>> Begin Supplied data
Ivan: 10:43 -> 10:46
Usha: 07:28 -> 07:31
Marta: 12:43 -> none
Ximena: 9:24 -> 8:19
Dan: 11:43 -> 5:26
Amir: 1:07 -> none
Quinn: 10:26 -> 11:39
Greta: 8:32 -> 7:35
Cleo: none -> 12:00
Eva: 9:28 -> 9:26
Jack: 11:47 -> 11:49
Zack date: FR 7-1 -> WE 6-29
>> End Supplied data
## What to produce
Reproduce every line of the items above verbatim, without altering any character.

## Task answer
Ivan: 10:43 -> 10:46
Usha: 07:28 -> 07:31
Marta: 12:43 -> none
Ximena: 9:24 -> 8:19
Dan: 11:43 -> 5:26
Amir: 1:07 -> none
Quinn: 10:26 -> 11:39
Greta: 8:32 -> 7:35
Cleo: none -> 12:00
Eva: 9:28 -> 9:26
Jack: 11:47 -> 11:49
Zack date: FR 7-1 -> WE 6-29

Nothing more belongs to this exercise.